** Opening Provided data block **

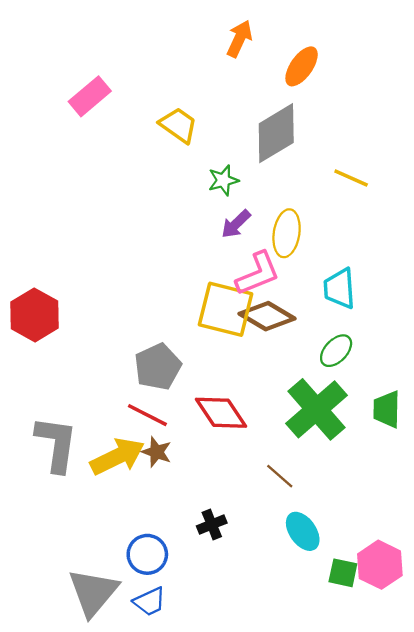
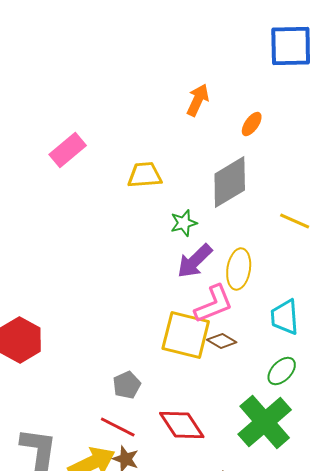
orange ellipse: (302, 66) -> (252, 124), size x0.7
yellow trapezoid: (178, 125) -> (145, 175), turned -39
purple arrow: (236, 224) -> (195, 261), size x1.4
brown diamond: (267, 316) -> (222, 341), size x0.6
gray pentagon: (158, 367) -> (127, 385), size x0.7

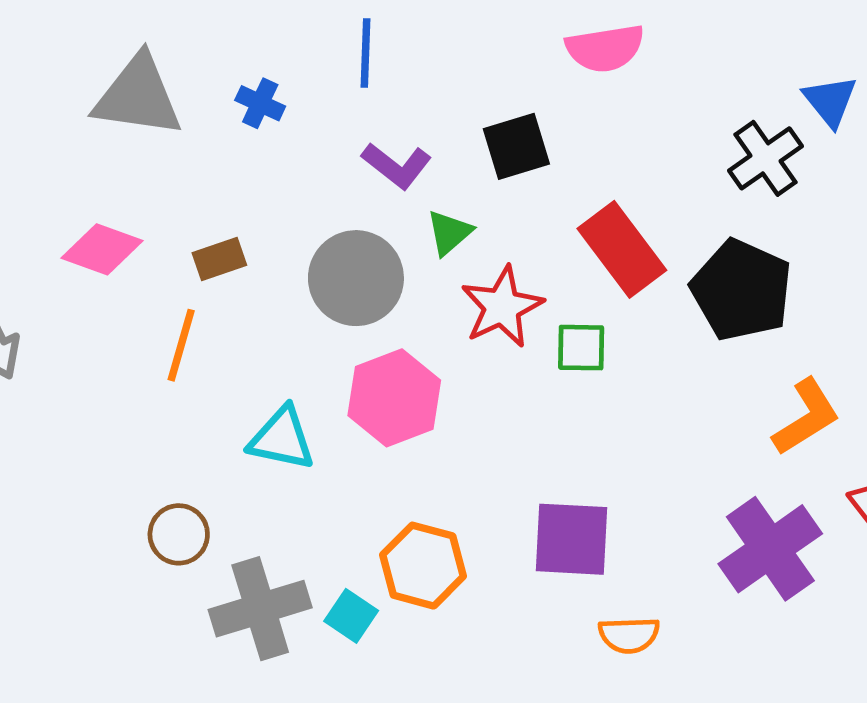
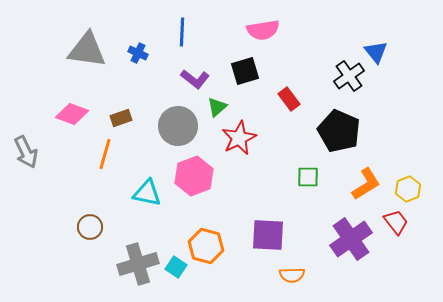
pink semicircle: (605, 48) -> (263, 30), moved
red rectangle: (622, 249) -> (289, 99), moved, size x0.6
green square: (581, 348) -> (308, 177), moved
brown circle: (179, 534) -> (90, 227), moved

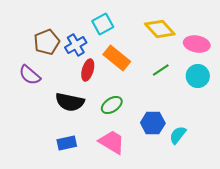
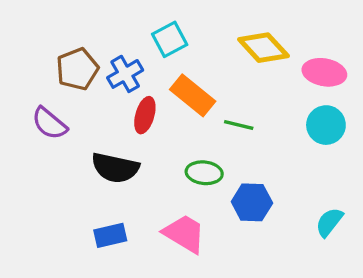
green line: (161, 70) -> (239, 125), moved, turned 48
green ellipse: (112, 105) -> (204, 173), moved, turned 40
cyan semicircle: (178, 135) -> (329, 222), moved

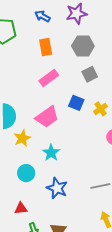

** Closing Provided data block **

Work order:
Word for word, restate the lines from the line containing "gray pentagon: (158, 367)" through the end of the data, including the first and last of them. Pictures stay out.

Answer to the exercise:
gray pentagon: (158, 367) -> (127, 385), size x0.7

pink semicircle: (605, 48) -> (263, 30), moved
red rectangle: (622, 249) -> (289, 99), moved, size x0.6
green square: (581, 348) -> (308, 177), moved
brown circle: (179, 534) -> (90, 227), moved

green line: (161, 70) -> (239, 125), moved, turned 48
green ellipse: (112, 105) -> (204, 173), moved, turned 40
cyan semicircle: (178, 135) -> (329, 222), moved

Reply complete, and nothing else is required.